## Record set
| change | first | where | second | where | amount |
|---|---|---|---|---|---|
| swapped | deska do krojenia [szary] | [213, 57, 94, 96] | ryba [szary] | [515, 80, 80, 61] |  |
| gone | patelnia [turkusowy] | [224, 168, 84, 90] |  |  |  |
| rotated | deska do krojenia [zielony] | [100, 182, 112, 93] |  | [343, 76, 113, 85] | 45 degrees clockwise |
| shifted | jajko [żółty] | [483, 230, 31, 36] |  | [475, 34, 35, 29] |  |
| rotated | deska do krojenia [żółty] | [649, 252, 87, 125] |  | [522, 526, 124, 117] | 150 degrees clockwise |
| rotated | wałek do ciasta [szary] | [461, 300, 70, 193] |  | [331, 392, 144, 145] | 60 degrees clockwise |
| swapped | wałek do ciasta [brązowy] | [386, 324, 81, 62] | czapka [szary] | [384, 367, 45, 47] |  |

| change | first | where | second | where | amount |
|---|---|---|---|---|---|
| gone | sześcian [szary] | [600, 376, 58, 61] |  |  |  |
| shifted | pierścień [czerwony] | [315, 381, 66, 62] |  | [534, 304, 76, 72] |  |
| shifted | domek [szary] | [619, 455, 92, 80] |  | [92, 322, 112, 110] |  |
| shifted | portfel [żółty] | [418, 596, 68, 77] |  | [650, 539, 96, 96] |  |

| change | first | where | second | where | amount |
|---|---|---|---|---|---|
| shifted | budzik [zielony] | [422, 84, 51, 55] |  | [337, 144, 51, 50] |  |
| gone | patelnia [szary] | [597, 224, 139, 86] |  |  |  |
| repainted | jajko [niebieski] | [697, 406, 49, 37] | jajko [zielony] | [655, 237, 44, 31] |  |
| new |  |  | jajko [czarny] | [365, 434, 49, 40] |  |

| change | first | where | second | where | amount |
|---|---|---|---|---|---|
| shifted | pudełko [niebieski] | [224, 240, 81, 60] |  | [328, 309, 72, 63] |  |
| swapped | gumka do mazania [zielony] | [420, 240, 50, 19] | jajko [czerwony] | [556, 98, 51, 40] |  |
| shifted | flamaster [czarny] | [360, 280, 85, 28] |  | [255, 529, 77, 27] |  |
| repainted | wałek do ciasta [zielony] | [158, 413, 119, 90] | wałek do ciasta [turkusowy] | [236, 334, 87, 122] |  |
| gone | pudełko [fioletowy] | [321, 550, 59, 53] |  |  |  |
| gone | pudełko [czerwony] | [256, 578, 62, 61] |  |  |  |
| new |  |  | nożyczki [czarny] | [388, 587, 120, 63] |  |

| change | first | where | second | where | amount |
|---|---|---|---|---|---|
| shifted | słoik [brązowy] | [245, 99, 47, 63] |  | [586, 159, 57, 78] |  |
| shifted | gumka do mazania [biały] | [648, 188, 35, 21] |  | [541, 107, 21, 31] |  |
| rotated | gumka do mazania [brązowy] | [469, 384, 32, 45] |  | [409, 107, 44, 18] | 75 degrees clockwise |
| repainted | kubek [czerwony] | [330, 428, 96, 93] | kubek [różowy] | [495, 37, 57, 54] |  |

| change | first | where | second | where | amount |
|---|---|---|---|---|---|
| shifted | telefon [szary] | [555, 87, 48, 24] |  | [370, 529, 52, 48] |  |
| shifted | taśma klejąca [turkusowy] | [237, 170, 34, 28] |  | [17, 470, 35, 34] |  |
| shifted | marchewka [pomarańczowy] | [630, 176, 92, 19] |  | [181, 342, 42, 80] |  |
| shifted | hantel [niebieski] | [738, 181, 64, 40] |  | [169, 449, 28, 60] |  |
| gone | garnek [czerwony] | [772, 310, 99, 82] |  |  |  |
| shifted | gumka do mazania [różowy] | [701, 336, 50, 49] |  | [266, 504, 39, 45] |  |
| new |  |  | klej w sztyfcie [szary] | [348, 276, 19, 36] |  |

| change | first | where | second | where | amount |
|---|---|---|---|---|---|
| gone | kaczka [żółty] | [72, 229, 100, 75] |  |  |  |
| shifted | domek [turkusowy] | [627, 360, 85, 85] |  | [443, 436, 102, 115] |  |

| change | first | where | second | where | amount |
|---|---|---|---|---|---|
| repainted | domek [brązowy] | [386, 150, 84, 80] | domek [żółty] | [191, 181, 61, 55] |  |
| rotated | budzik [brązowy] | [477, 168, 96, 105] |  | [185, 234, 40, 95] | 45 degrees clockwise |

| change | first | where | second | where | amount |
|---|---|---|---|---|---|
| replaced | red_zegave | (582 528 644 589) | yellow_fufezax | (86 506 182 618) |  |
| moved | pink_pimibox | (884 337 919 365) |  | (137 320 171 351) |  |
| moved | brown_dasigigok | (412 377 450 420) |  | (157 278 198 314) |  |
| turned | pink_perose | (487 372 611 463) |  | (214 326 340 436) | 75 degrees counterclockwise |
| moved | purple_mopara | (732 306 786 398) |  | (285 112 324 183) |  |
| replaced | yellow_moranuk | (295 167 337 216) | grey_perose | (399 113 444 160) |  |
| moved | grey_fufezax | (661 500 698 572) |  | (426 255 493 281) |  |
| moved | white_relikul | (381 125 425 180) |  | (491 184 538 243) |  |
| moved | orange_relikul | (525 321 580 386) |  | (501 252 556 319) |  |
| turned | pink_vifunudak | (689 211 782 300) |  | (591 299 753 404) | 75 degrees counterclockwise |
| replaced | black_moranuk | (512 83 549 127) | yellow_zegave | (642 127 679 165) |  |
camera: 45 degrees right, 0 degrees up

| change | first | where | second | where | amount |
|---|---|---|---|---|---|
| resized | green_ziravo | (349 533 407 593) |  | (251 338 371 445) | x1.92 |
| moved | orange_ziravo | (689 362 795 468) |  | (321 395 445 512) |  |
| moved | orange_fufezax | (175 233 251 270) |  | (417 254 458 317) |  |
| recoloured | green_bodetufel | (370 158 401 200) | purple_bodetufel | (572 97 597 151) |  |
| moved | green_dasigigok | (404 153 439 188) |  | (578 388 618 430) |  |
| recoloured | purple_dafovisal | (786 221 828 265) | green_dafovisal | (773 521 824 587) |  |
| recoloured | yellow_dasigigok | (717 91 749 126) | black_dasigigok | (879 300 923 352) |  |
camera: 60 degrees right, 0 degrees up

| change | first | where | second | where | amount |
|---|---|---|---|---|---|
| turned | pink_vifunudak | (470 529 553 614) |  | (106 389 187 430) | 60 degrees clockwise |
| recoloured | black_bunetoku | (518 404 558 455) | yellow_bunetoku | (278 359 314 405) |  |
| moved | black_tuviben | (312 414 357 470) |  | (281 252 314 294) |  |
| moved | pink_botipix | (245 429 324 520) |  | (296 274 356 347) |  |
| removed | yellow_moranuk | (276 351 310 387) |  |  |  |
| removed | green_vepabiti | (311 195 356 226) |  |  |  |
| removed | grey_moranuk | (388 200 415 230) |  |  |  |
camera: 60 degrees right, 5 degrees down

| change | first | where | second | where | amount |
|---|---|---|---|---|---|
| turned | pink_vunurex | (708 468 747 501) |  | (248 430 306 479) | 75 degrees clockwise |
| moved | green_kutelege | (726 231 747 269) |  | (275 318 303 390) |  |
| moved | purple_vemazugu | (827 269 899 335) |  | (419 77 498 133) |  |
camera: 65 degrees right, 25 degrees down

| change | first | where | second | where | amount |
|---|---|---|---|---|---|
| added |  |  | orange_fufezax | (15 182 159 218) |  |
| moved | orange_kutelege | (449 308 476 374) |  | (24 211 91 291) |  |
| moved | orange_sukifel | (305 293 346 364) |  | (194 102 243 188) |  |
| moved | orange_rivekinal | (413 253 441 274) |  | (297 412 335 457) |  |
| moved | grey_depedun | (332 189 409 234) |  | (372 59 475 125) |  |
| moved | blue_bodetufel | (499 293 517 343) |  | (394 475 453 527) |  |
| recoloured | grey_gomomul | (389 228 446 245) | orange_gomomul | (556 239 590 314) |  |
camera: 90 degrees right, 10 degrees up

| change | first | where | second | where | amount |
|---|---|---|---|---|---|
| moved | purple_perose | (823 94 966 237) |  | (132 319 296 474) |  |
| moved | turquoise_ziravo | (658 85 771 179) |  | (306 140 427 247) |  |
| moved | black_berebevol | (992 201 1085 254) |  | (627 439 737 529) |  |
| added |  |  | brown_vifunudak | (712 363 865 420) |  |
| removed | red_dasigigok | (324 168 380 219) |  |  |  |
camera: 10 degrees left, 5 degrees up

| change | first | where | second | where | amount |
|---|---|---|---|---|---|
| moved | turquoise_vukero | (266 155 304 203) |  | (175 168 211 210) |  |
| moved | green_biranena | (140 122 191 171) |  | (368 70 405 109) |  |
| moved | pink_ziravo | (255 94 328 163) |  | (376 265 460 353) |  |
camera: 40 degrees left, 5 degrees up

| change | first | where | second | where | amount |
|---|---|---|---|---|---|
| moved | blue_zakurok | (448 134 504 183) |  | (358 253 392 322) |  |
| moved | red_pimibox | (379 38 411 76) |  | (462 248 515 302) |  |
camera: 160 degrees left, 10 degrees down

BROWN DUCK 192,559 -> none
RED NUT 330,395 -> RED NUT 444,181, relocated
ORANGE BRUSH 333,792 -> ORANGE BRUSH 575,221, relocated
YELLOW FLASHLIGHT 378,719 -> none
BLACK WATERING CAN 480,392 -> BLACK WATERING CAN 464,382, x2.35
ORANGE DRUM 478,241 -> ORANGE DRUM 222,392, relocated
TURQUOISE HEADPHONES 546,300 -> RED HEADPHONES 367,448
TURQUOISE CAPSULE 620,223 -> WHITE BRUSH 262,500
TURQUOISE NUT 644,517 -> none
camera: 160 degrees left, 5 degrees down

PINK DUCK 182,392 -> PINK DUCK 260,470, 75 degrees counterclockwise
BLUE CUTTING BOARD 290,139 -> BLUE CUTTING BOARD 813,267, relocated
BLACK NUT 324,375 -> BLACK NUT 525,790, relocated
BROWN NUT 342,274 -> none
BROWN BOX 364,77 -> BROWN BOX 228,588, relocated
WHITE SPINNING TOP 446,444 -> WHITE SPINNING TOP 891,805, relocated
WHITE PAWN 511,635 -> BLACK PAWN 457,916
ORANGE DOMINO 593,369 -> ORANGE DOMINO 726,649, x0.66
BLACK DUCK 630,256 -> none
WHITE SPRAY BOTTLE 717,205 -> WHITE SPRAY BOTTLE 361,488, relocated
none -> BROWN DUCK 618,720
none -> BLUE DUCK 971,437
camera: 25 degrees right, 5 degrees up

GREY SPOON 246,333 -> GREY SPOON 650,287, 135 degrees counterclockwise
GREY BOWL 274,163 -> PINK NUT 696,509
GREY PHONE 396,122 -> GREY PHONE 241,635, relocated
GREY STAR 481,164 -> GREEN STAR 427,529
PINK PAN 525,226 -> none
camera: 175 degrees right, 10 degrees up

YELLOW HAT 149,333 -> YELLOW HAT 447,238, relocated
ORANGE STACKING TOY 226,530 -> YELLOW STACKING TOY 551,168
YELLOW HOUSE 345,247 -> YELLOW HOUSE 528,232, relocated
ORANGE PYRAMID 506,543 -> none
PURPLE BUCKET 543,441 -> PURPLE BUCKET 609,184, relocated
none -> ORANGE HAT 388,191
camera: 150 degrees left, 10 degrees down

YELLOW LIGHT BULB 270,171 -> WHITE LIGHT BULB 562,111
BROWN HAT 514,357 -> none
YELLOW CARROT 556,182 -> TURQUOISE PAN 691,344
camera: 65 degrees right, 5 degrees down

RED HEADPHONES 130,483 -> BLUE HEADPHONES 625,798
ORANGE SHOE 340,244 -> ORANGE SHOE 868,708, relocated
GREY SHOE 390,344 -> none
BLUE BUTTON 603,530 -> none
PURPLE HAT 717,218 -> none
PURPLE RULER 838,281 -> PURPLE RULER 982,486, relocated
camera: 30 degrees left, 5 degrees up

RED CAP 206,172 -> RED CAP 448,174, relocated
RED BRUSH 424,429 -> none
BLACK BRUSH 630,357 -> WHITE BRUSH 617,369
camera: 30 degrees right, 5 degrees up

## Your objective
Restate, please, word for word the span of records running from the first line to the line bearing "145] | 60 degrees clockwise |", both included, and nothing outside it.

## Written response
| change | first | where | second | where | amount |
|---|---|---|---|---|---|
| swapped | deska do krojenia [szary] | [213, 57, 94, 96] | ryba [szary] | [515, 80, 80, 61] |  |
| gone | patelnia [turkusowy] | [224, 168, 84, 90] |  |  |  |
| rotated | deska do krojenia [zielony] | [100, 182, 112, 93] |  | [343, 76, 113, 85] | 45 degrees clockwise |
| shifted | jajko [żółty] | [483, 230, 31, 36] |  | [475, 34, 35, 29] |  |
| rotated | deska do krojenia [żółty] | [649, 252, 87, 125] |  | [522, 526, 124, 117] | 150 degrees clockwise |
| rotated | wałek do ciasta [szary] | [461, 300, 70, 193] |  | [331, 392, 144, 145] | 60 degrees clockwise |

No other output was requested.